Collected data entries:
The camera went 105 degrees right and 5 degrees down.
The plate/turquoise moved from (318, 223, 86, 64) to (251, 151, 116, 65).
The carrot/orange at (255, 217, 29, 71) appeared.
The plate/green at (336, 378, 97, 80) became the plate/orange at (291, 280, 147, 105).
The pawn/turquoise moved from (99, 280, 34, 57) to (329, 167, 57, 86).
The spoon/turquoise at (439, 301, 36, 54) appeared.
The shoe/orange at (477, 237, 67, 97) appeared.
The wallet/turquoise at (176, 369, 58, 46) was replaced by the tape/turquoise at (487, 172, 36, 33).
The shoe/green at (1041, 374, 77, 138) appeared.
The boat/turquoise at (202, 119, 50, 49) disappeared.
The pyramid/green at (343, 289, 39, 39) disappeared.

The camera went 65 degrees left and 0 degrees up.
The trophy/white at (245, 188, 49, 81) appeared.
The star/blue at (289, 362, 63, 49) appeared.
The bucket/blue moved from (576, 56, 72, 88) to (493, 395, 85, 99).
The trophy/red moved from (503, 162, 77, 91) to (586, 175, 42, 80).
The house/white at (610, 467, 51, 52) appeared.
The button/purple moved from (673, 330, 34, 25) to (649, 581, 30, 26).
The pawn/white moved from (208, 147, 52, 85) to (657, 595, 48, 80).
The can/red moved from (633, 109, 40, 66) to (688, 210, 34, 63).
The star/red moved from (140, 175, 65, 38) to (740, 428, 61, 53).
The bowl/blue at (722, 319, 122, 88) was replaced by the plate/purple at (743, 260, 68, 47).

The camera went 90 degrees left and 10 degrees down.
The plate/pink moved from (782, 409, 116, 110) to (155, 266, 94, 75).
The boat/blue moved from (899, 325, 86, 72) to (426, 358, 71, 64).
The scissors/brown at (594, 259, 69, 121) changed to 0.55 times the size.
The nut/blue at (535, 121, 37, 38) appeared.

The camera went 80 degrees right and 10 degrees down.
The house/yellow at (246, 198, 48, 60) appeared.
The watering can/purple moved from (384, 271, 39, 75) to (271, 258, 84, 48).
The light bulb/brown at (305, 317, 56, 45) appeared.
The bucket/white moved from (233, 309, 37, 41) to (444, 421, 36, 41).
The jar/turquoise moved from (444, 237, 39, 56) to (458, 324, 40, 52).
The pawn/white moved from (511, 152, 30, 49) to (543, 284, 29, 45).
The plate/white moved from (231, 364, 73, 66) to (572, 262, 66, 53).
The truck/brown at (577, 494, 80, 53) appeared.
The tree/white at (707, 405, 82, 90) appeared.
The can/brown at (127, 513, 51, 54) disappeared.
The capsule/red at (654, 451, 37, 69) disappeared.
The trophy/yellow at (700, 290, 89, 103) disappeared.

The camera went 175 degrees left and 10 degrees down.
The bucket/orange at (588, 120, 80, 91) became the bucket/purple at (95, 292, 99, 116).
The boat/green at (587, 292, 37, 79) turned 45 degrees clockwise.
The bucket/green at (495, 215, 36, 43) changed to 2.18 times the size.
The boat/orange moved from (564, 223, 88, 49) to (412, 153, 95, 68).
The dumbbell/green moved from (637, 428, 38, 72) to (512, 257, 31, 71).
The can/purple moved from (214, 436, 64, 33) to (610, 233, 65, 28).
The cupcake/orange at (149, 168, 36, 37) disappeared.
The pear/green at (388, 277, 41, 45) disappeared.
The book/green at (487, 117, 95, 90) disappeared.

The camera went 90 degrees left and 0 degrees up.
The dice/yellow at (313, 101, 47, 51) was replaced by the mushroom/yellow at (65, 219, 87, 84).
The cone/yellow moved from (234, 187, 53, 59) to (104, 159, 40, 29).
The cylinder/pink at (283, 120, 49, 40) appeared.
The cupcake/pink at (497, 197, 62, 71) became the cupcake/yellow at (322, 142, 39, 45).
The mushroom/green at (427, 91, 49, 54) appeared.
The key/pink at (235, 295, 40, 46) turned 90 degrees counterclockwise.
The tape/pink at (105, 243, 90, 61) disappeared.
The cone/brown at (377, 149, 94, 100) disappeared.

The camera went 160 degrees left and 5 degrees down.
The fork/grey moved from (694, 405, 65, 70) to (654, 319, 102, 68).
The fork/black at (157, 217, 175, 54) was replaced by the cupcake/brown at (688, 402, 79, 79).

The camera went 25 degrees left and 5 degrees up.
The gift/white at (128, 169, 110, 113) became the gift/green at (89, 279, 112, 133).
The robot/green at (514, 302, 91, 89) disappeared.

» **Exercise**
Each of the records is to be written out again without alteration.

» **Exercise solution**
The camera went 105 degrees right and 5 degrees down.
The plate/turquoise moved from (318, 223, 86, 64) to (251, 151, 116, 65).
The carrot/orange at (255, 217, 29, 71) appeared.
The plate/green at (336, 378, 97, 80) became the plate/orange at (291, 280, 147, 105).
The pawn/turquoise moved from (99, 280, 34, 57) to (329, 167, 57, 86).
The spoon/turquoise at (439, 301, 36, 54) appeared.
The shoe/orange at (477, 237, 67, 97) appeared.
The wallet/turquoise at (176, 369, 58, 46) was replaced by the tape/turquoise at (487, 172, 36, 33).
The shoe/green at (1041, 374, 77, 138) appeared.
The boat/turquoise at (202, 119, 50, 49) disappeared.
The pyramid/green at (343, 289, 39, 39) disappeared.

The camera went 65 degrees left and 0 degrees up.
The trophy/white at (245, 188, 49, 81) appeared.
The star/blue at (289, 362, 63, 49) appeared.
The bucket/blue moved from (576, 56, 72, 88) to (493, 395, 85, 99).
The trophy/red moved from (503, 162, 77, 91) to (586, 175, 42, 80).
The house/white at (610, 467, 51, 52) appeared.
The button/purple moved from (673, 330, 34, 25) to (649, 581, 30, 26).
The pawn/white moved from (208, 147, 52, 85) to (657, 595, 48, 80).
The can/red moved from (633, 109, 40, 66) to (688, 210, 34, 63).
The star/red moved from (140, 175, 65, 38) to (740, 428, 61, 53).
The bowl/blue at (722, 319, 122, 88) was replaced by the plate/purple at (743, 260, 68, 47).

The camera went 90 degrees left and 10 degrees down.
The plate/pink moved from (782, 409, 116, 110) to (155, 266, 94, 75).
The boat/blue moved from (899, 325, 86, 72) to (426, 358, 71, 64).
The scissors/brown at (594, 259, 69, 121) changed to 0.55 times the size.
The nut/blue at (535, 121, 37, 38) appeared.

The camera went 80 degrees right and 10 degrees down.
The house/yellow at (246, 198, 48, 60) appeared.
The watering can/purple moved from (384, 271, 39, 75) to (271, 258, 84, 48).
The light bulb/brown at (305, 317, 56, 45) appeared.
The bucket/white moved from (233, 309, 37, 41) to (444, 421, 36, 41).
The jar/turquoise moved from (444, 237, 39, 56) to (458, 324, 40, 52).
The pawn/white moved from (511, 152, 30, 49) to (543, 284, 29, 45).
The plate/white moved from (231, 364, 73, 66) to (572, 262, 66, 53).
The truck/brown at (577, 494, 80, 53) appeared.
The tree/white at (707, 405, 82, 90) appeared.
The can/brown at (127, 513, 51, 54) disappeared.
The capsule/red at (654, 451, 37, 69) disappeared.
The trophy/yellow at (700, 290, 89, 103) disappeared.

The camera went 175 degrees left and 10 degrees down.
The bucket/orange at (588, 120, 80, 91) became the bucket/purple at (95, 292, 99, 116).
The boat/green at (587, 292, 37, 79) turned 45 degrees clockwise.
The bucket/green at (495, 215, 36, 43) changed to 2.18 times the size.
The boat/orange moved from (564, 223, 88, 49) to (412, 153, 95, 68).
The dumbbell/green moved from (637, 428, 38, 72) to (512, 257, 31, 71).
The can/purple moved from (214, 436, 64, 33) to (610, 233, 65, 28).
The cupcake/orange at (149, 168, 36, 37) disappeared.
The pear/green at (388, 277, 41, 45) disappeared.
The book/green at (487, 117, 95, 90) disappeared.

The camera went 90 degrees left and 0 degrees up.
The dice/yellow at (313, 101, 47, 51) was replaced by the mushroom/yellow at (65, 219, 87, 84).
The cone/yellow moved from (234, 187, 53, 59) to (104, 159, 40, 29).
The cylinder/pink at (283, 120, 49, 40) appeared.
The cupcake/pink at (497, 197, 62, 71) became the cupcake/yellow at (322, 142, 39, 45).
The mushroom/green at (427, 91, 49, 54) appeared.
The key/pink at (235, 295, 40, 46) turned 90 degrees counterclockwise.
The tape/pink at (105, 243, 90, 61) disappeared.
The cone/brown at (377, 149, 94, 100) disappeared.

The camera went 160 degrees left and 5 degrees down.
The fork/grey moved from (694, 405, 65, 70) to (654, 319, 102, 68).
The fork/black at (157, 217, 175, 54) was replaced by the cupcake/brown at (688, 402, 79, 79).

The camera went 25 degrees left and 5 degrees up.
The gift/white at (128, 169, 110, 113) became the gift/green at (89, 279, 112, 133).
The robot/green at (514, 302, 91, 89) disappeared.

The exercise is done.